Look below for the line containing "R13: 1.8k (n3, n11) -> 390 (n3, n11)" and the line containing "R9: 3k (U2/SCL, VCC) -> 3k (U2/SCL, n17)", then set down both and every line between them exactly, without pictures.
Top of Study material
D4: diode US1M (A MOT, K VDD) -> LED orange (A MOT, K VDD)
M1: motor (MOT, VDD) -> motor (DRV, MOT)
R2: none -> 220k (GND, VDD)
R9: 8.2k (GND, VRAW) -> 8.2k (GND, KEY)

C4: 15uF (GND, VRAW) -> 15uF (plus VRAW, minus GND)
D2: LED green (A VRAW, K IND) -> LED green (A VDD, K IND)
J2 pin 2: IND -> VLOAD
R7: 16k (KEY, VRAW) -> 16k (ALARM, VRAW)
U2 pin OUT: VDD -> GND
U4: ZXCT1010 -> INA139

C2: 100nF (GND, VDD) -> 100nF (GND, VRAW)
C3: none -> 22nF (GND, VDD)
Bottom of Study material
Top of Study material
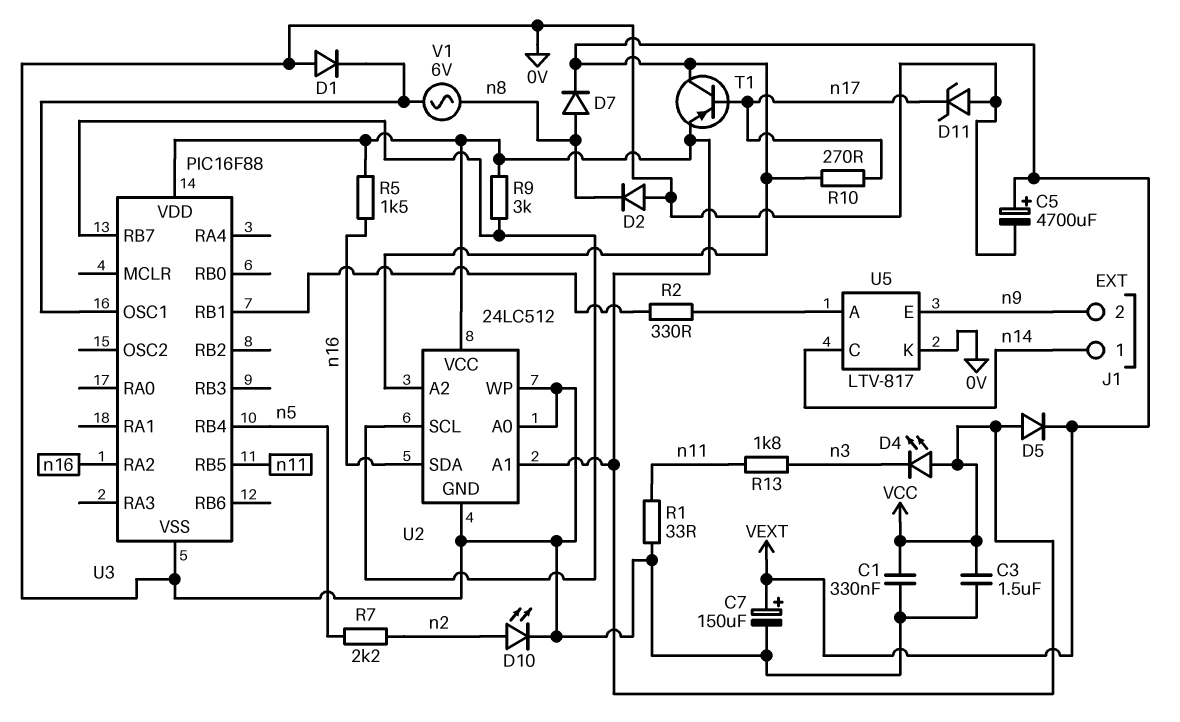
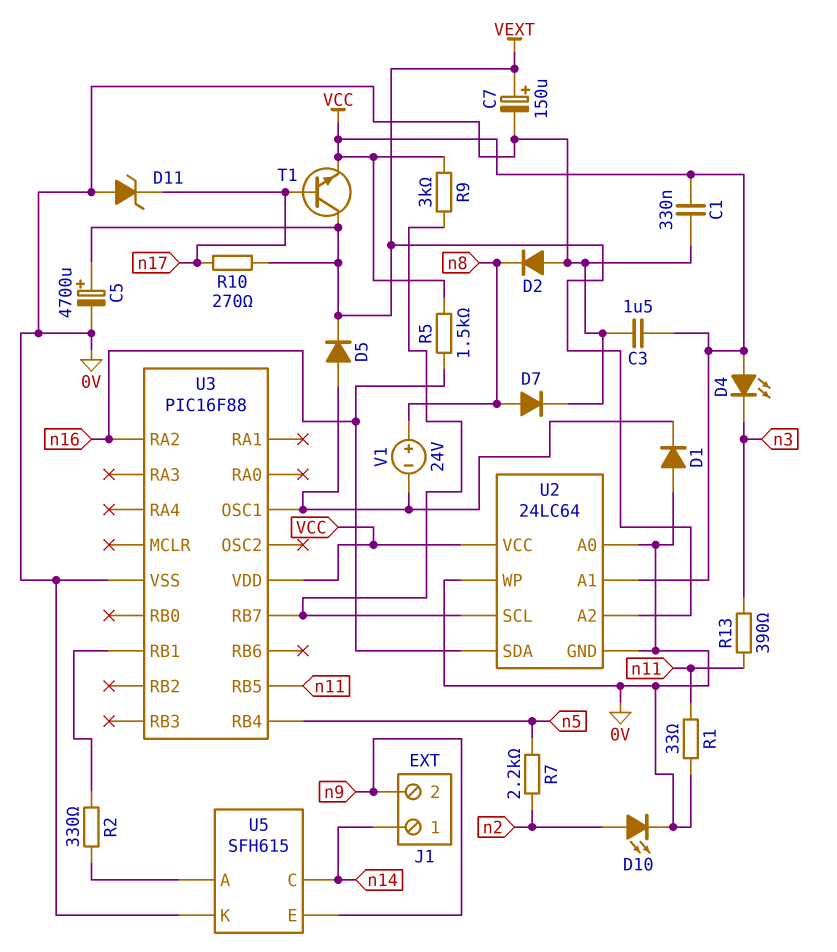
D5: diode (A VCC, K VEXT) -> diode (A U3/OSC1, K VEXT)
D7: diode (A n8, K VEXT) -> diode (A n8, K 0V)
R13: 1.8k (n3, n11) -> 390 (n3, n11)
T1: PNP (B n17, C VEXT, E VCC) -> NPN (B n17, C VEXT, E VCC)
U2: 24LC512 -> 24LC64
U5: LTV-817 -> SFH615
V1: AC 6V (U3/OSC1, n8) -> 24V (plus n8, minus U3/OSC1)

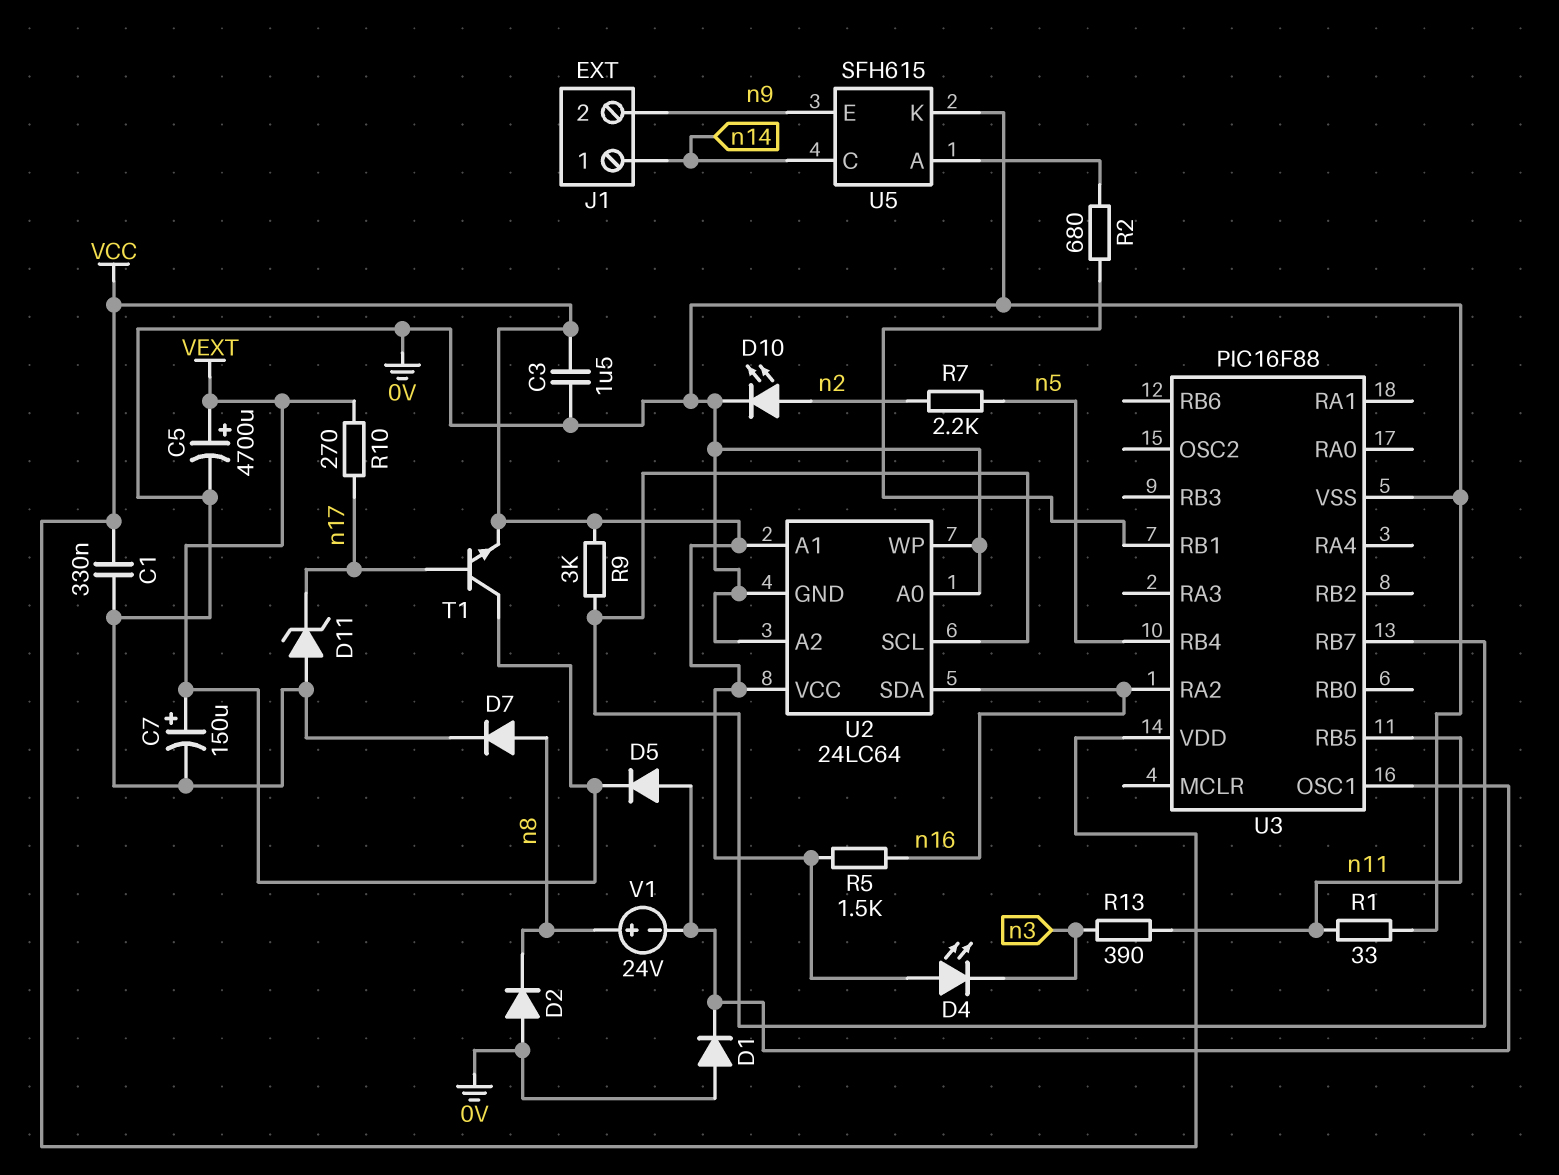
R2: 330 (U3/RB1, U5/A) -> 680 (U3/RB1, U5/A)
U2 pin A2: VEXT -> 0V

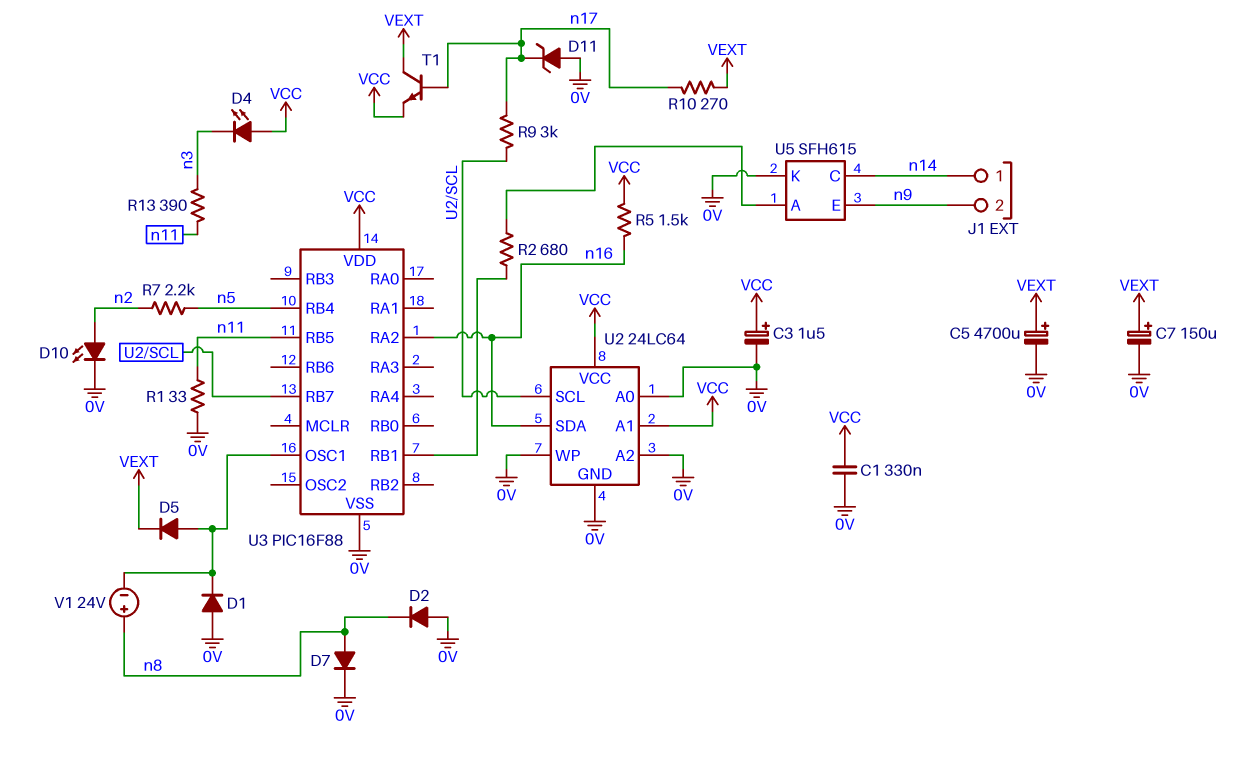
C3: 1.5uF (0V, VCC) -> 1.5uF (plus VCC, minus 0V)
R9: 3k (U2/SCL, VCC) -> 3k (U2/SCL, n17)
Bottom of Study material
→ Task answer:
R13: 1.8k (n3, n11) -> 390 (n3, n11)
T1: PNP (B n17, C VEXT, E VCC) -> NPN (B n17, C VEXT, E VCC)
U2: 24LC512 -> 24LC64
U5: LTV-817 -> SFH615
V1: AC 6V (U3/OSC1, n8) -> 24V (plus n8, minus U3/OSC1)

R2: 330 (U3/RB1, U5/A) -> 680 (U3/RB1, U5/A)
U2 pin A2: VEXT -> 0V

C3: 1.5uF (0V, VCC) -> 1.5uF (plus VCC, minus 0V)
R9: 3k (U2/SCL, VCC) -> 3k (U2/SCL, n17)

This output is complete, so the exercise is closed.